• TASK INPUTS:
======

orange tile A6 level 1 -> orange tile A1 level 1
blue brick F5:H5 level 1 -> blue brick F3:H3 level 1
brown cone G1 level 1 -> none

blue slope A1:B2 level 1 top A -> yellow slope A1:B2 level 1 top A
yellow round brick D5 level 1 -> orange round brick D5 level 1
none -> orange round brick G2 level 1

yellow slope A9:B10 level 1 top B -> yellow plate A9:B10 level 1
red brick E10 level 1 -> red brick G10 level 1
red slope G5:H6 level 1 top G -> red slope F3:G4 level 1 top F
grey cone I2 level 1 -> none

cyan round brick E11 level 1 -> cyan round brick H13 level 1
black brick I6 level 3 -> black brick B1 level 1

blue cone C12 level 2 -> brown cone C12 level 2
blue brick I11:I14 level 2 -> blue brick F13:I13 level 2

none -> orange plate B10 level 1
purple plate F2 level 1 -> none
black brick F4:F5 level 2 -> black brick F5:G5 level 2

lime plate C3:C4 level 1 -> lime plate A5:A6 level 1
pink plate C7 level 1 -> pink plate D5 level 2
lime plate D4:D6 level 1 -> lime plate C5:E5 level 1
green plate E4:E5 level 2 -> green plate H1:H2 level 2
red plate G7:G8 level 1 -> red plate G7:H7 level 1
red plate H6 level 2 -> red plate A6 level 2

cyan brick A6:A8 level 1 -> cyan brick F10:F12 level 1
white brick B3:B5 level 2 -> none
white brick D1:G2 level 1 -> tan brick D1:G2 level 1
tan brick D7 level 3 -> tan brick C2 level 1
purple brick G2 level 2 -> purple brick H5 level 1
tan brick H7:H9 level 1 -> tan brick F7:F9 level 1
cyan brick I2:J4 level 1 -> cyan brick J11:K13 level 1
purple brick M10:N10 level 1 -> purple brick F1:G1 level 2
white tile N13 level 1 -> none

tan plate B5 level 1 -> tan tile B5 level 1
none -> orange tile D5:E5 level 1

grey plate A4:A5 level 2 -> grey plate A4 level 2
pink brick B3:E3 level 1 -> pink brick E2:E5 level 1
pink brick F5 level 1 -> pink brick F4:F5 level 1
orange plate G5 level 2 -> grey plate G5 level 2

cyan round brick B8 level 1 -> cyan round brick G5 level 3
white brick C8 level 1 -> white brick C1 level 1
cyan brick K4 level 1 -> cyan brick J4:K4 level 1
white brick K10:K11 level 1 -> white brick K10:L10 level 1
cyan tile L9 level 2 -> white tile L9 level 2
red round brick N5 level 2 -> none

======

• WHAT THE EXERCISE ASKS:
From the material above, set down exactly the lines between the line holding "red slope G5:H6" and the line holding "cyan brick I2:J4", inclusive. Include nothing else.

• OUTPUT OF THE EXERCISE:
red slope G5:H6 level 1 top G -> red slope F3:G4 level 1 top F
grey cone I2 level 1 -> none

cyan round brick E11 level 1 -> cyan round brick H13 level 1
black brick I6 level 3 -> black brick B1 level 1

blue cone C12 level 2 -> brown cone C12 level 2
blue brick I11:I14 level 2 -> blue brick F13:I13 level 2

none -> orange plate B10 level 1
purple plate F2 level 1 -> none
black brick F4:F5 level 2 -> black brick F5:G5 level 2

lime plate C3:C4 level 1 -> lime plate A5:A6 level 1
pink plate C7 level 1 -> pink plate D5 level 2
lime plate D4:D6 level 1 -> lime plate C5:E5 level 1
green plate E4:E5 level 2 -> green plate H1:H2 level 2
red plate G7:G8 level 1 -> red plate G7:H7 level 1
red plate H6 level 2 -> red plate A6 level 2

cyan brick A6:A8 level 1 -> cyan brick F10:F12 level 1
white brick B3:B5 level 2 -> none
white brick D1:G2 level 1 -> tan brick D1:G2 level 1
tan brick D7 level 3 -> tan brick C2 level 1
purple brick G2 level 2 -> purple brick H5 level 1
tan brick H7:H9 level 1 -> tan brick F7:F9 level 1
cyan brick I2:J4 level 1 -> cyan brick J11:K13 level 1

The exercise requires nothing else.